* [PROBLEM]: None of the pictures should be copied, though every line of the listing must be printed exactly.

* [EXERCISE DATA]:
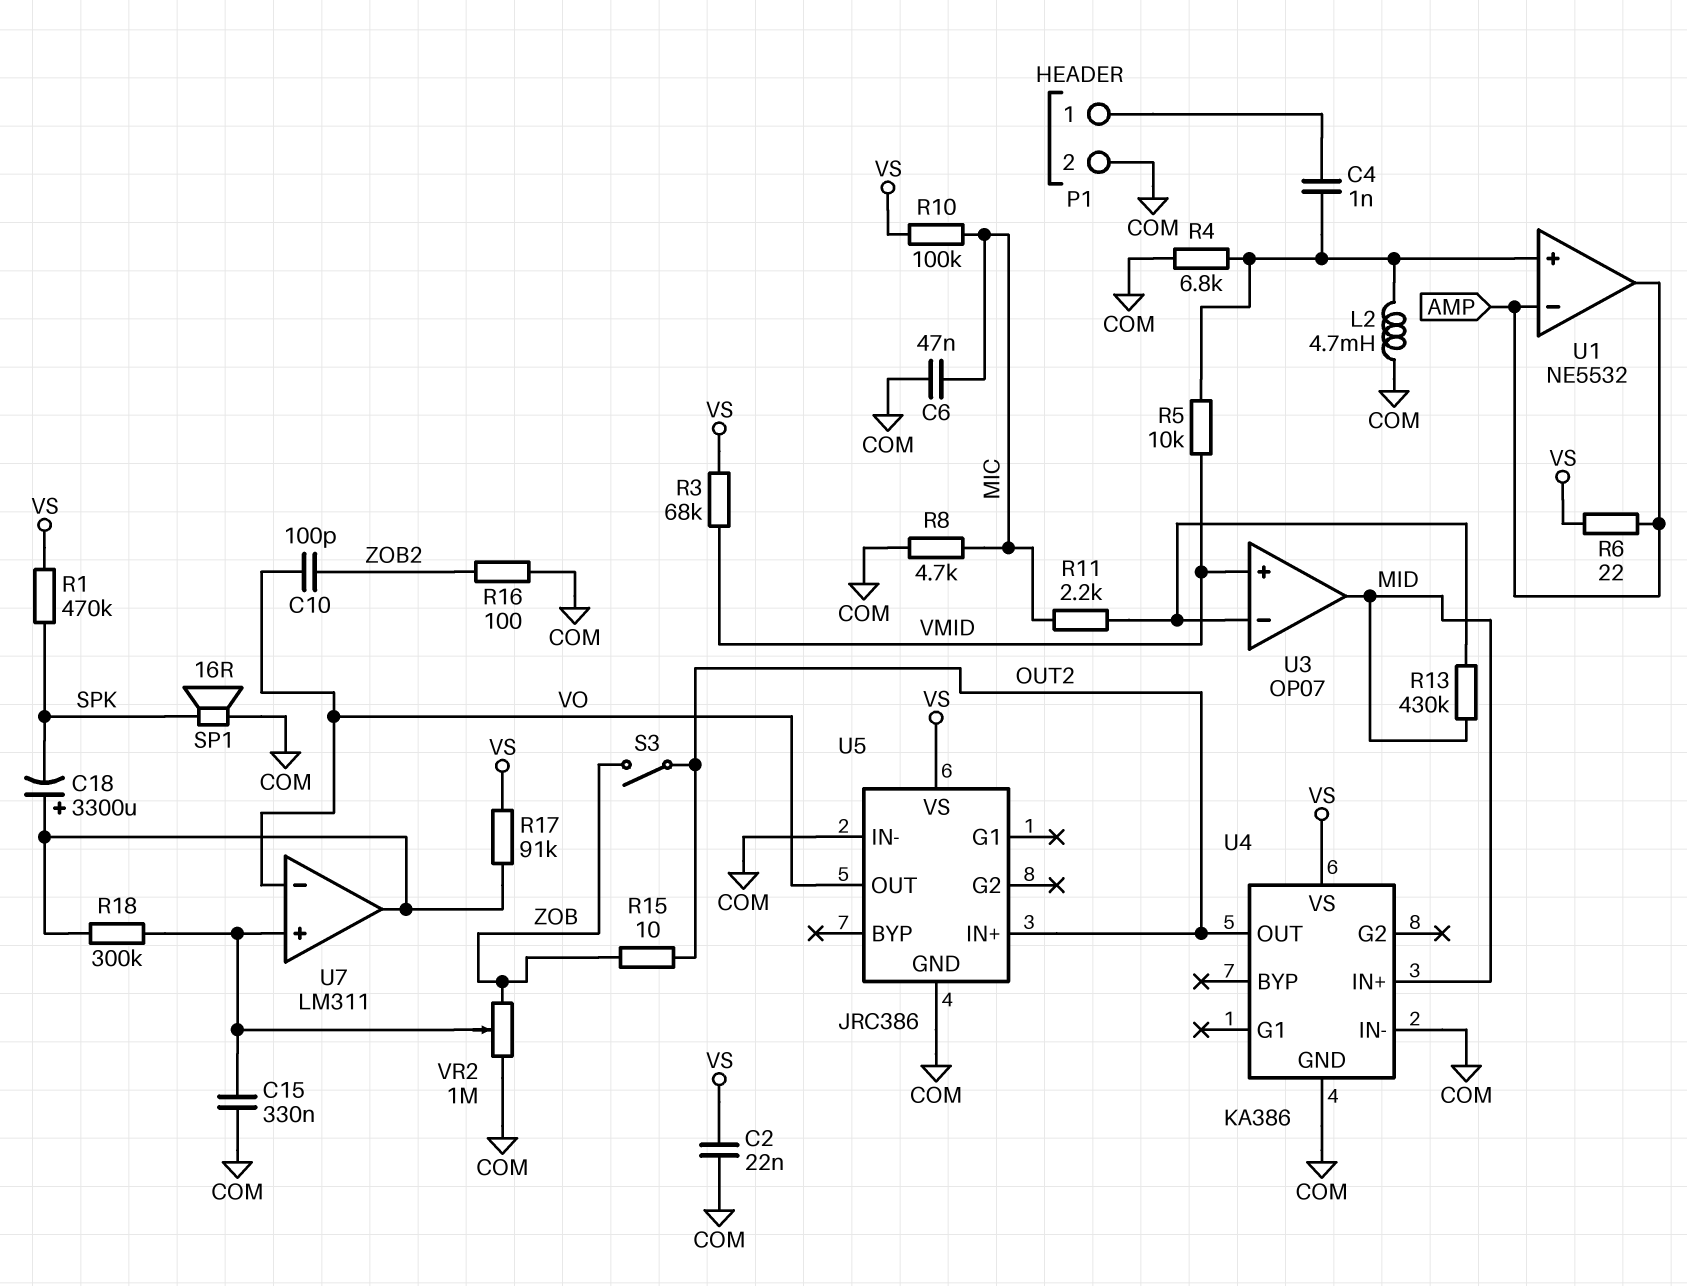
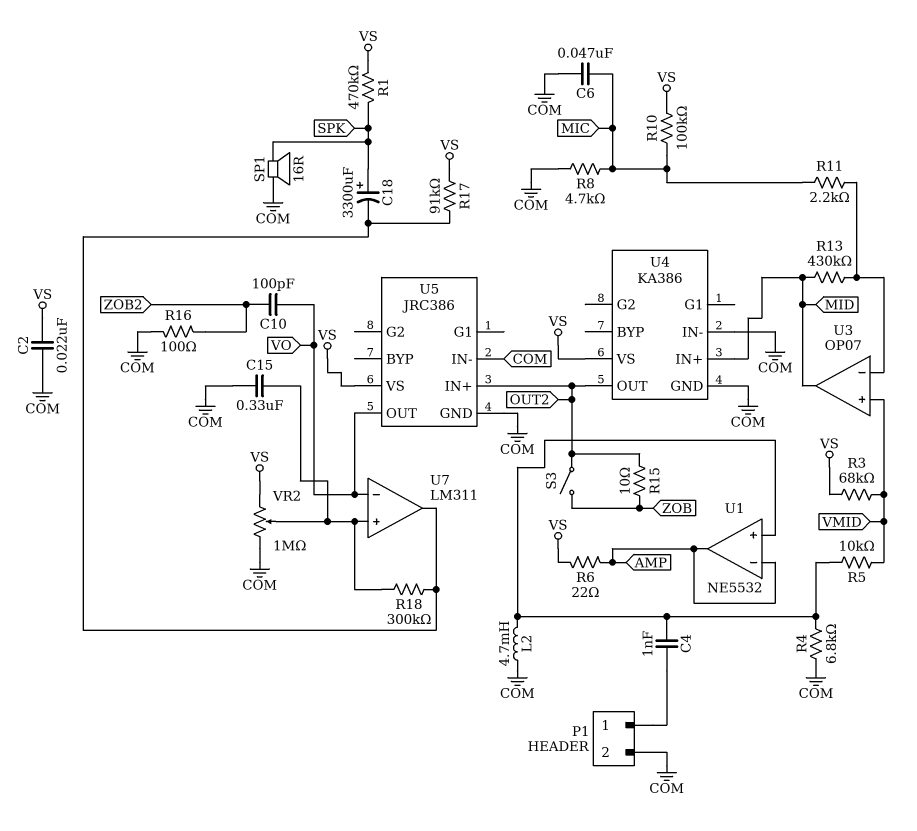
C18: 3300uF (plus U7/out, minus SPK) -> 3300uF (plus SPK, minus U7/out)
VR2: 1M (COM, ZOB, wiper U7/in+) -> 1M (COM, VS, wiper U7/in+)

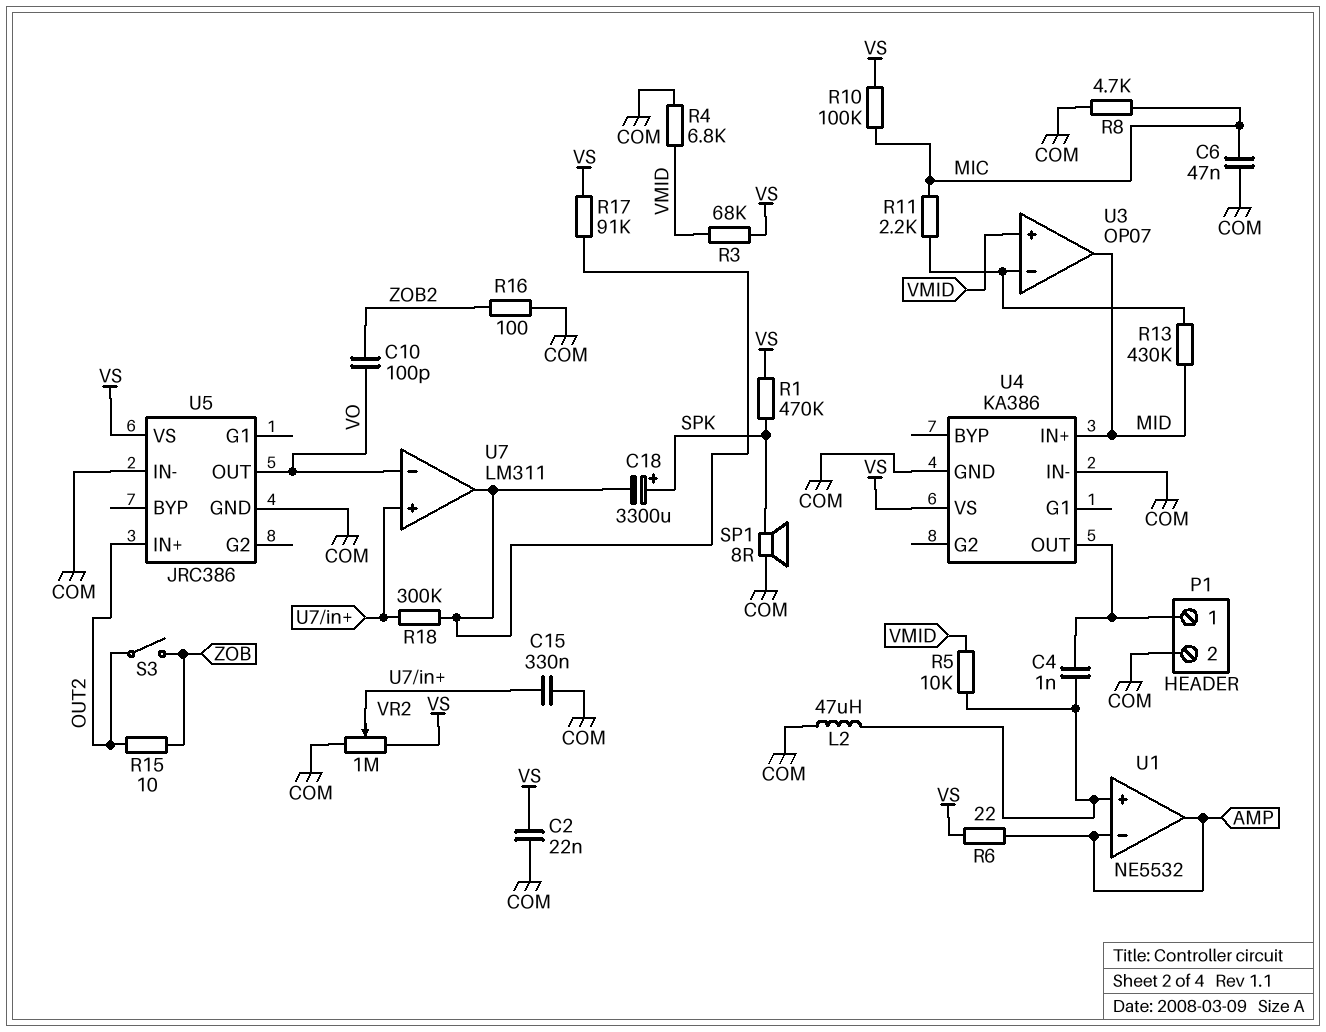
L2: 4.7mH (COM, U1/in+) -> 47uH (COM, U1/in+)
R4: 6.8k (COM, U1/in+) -> 6.8k (COM, VMID)
SP1: speaker 16R (COM, SPK) -> speaker 8R (COM, SPK)
U4 pin OUT: OUT2 -> P1/1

* [YOUR SOLUTION]:
C18: 3300uF (plus U7/out, minus SPK) -> 3300uF (plus SPK, minus U7/out)
VR2: 1M (COM, ZOB, wiper U7/in+) -> 1M (COM, VS, wiper U7/in+)

L2: 4.7mH (COM, U1/in+) -> 47uH (COM, U1/in+)
R4: 6.8k (COM, U1/in+) -> 6.8k (COM, VMID)
SP1: speaker 16R (COM, SPK) -> speaker 8R (COM, SPK)
U4 pin OUT: OUT2 -> P1/1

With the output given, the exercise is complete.